The data below has to be returned exactly, down to the last character.

*** Data in this exercise Section Begins ***

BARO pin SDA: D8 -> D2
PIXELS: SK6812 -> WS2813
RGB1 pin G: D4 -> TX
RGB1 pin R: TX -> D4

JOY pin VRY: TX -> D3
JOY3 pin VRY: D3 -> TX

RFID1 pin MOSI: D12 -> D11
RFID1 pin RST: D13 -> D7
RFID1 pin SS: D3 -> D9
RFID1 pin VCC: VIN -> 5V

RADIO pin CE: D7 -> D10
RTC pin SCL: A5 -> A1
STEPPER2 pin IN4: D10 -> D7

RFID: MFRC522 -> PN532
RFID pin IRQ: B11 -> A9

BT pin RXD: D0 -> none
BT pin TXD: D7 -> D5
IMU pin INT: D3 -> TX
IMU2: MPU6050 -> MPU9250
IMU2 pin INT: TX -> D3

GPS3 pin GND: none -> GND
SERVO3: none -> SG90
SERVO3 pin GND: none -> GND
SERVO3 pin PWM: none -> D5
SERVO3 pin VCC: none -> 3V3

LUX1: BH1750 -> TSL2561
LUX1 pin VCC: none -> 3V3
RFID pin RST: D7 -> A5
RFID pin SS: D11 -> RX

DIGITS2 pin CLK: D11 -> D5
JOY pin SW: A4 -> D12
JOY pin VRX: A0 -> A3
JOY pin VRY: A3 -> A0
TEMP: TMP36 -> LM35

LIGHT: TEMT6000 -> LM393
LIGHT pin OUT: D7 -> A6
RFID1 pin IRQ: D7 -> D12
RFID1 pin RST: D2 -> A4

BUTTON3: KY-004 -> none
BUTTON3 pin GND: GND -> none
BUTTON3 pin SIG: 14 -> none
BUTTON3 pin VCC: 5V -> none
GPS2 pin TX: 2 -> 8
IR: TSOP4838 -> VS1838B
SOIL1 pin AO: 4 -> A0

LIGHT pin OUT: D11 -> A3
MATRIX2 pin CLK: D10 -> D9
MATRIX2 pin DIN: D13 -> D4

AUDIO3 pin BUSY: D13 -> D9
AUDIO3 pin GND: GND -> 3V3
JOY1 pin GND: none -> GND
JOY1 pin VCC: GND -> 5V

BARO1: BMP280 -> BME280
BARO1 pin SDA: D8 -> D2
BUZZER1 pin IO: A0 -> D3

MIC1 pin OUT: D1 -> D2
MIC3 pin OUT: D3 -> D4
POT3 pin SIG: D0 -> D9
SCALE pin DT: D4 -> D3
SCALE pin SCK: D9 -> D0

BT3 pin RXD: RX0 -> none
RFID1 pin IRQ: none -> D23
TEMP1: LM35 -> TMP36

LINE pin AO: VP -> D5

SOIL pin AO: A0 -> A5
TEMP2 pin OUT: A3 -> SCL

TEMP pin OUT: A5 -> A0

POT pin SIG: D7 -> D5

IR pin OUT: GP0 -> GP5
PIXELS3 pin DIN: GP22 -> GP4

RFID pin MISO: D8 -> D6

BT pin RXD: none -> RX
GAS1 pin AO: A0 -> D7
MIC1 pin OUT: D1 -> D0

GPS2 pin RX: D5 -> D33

*** Data in this exercise Section Ends ***

=== Response for this exercise ===
BARO pin SDA: D8 -> D2
PIXELS: SK6812 -> WS2813
RGB1 pin G: D4 -> TX
RGB1 pin R: TX -> D4

JOY pin VRY: TX -> D3
JOY3 pin VRY: D3 -> TX

RFID1 pin MOSI: D12 -> D11
RFID1 pin RST: D13 -> D7
RFID1 pin SS: D3 -> D9
RFID1 pin VCC: VIN -> 5V

RADIO pin CE: D7 -> D10
RTC pin SCL: A5 -> A1
STEPPER2 pin IN4: D10 -> D7

RFID: MFRC522 -> PN532
RFID pin IRQ: B11 -> A9

BT pin RXD: D0 -> none
BT pin TXD: D7 -> D5
IMU pin INT: D3 -> TX
IMU2: MPU6050 -> MPU9250
IMU2 pin INT: TX -> D3

GPS3 pin GND: none -> GND
SERVO3: none -> SG90
SERVO3 pin GND: none -> GND
SERVO3 pin PWM: none -> D5
SERVO3 pin VCC: none -> 3V3

LUX1: BH1750 -> TSL2561
LUX1 pin VCC: none -> 3V3
RFID pin RST: D7 -> A5
RFID pin SS: D11 -> RX

DIGITS2 pin CLK: D11 -> D5
JOY pin SW: A4 -> D12
JOY pin VRX: A0 -> A3
JOY pin VRY: A3 -> A0
TEMP: TMP36 -> LM35

LIGHT: TEMT6000 -> LM393
LIGHT pin OUT: D7 -> A6
RFID1 pin IRQ: D7 -> D12
RFID1 pin RST: D2 -> A4

BUTTON3: KY-004 -> none
BUTTON3 pin GND: GND -> none
BUTTON3 pin SIG: 14 -> none
BUTTON3 pin VCC: 5V -> none
GPS2 pin TX: 2 -> 8
IR: TSOP4838 -> VS1838B
SOIL1 pin AO: 4 -> A0

LIGHT pin OUT: D11 -> A3
MATRIX2 pin CLK: D10 -> D9
MATRIX2 pin DIN: D13 -> D4

AUDIO3 pin BUSY: D13 -> D9
AUDIO3 pin GND: GND -> 3V3
JOY1 pin GND: none -> GND
JOY1 pin VCC: GND -> 5V

BARO1: BMP280 -> BME280
BARO1 pin SDA: D8 -> D2
BUZZER1 pin IO: A0 -> D3

MIC1 pin OUT: D1 -> D2
MIC3 pin OUT: D3 -> D4
POT3 pin SIG: D0 -> D9
SCALE pin DT: D4 -> D3
SCALE pin SCK: D9 -> D0

BT3 pin RXD: RX0 -> none
RFID1 pin IRQ: none -> D23
TEMP1: LM35 -> TMP36

LINE pin AO: VP -> D5

SOIL pin AO: A0 -> A5
TEMP2 pin OUT: A3 -> SCL

TEMP pin OUT: A5 -> A0

POT pin SIG: D7 -> D5

IR pin OUT: GP0 -> GP5
PIXELS3 pin DIN: GP22 -> GP4

RFID pin MISO: D8 -> D6

BT pin RXD: none -> RX
GAS1 pin AO: A0 -> D7
MIC1 pin OUT: D1 -> D0

GPS2 pin RX: D5 -> D33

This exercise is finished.